The data:
++++

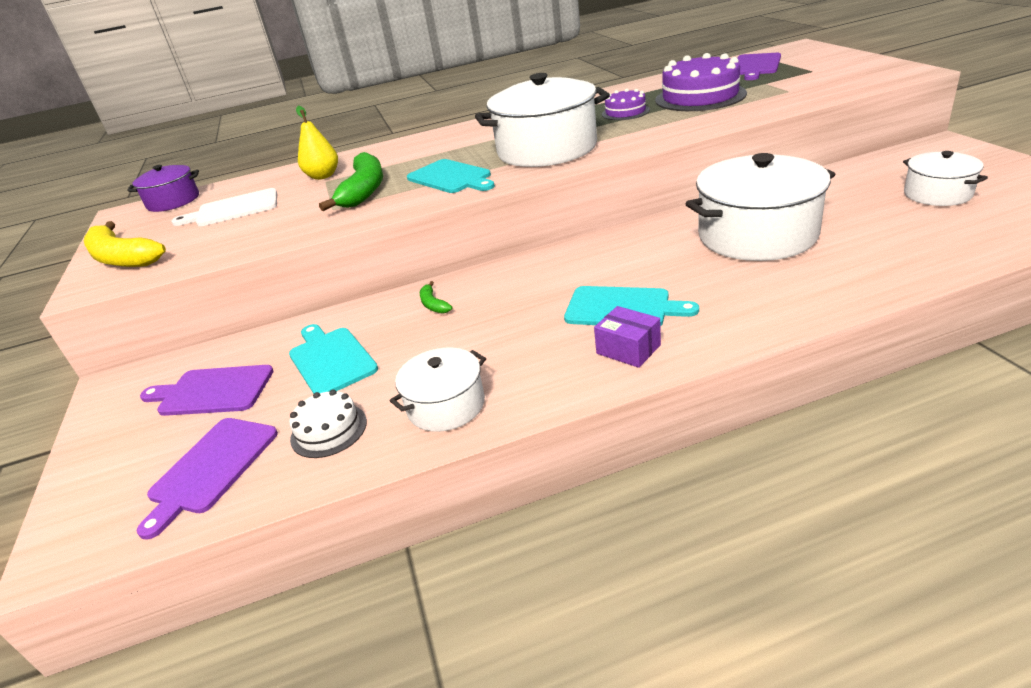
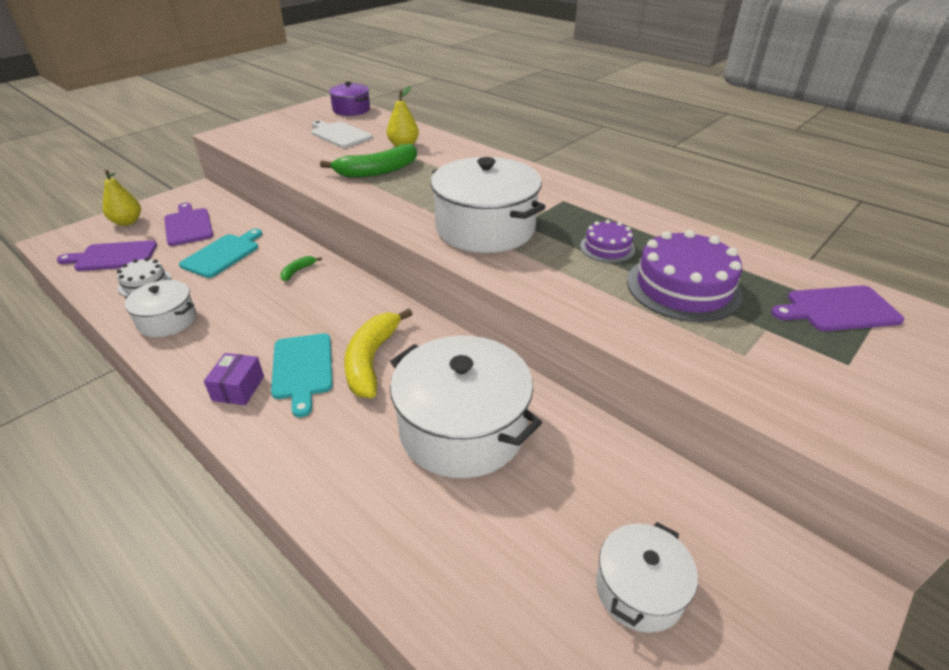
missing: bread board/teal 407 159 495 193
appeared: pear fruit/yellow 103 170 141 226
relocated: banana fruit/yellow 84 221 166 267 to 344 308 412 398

++++

The response is the full listing, copied exactly, with the pictures omitted.

Answer below:
missing: bread board/teal 407 159 495 193
appeared: pear fruit/yellow 103 170 141 226
relocated: banana fruit/yellow 84 221 166 267 to 344 308 412 398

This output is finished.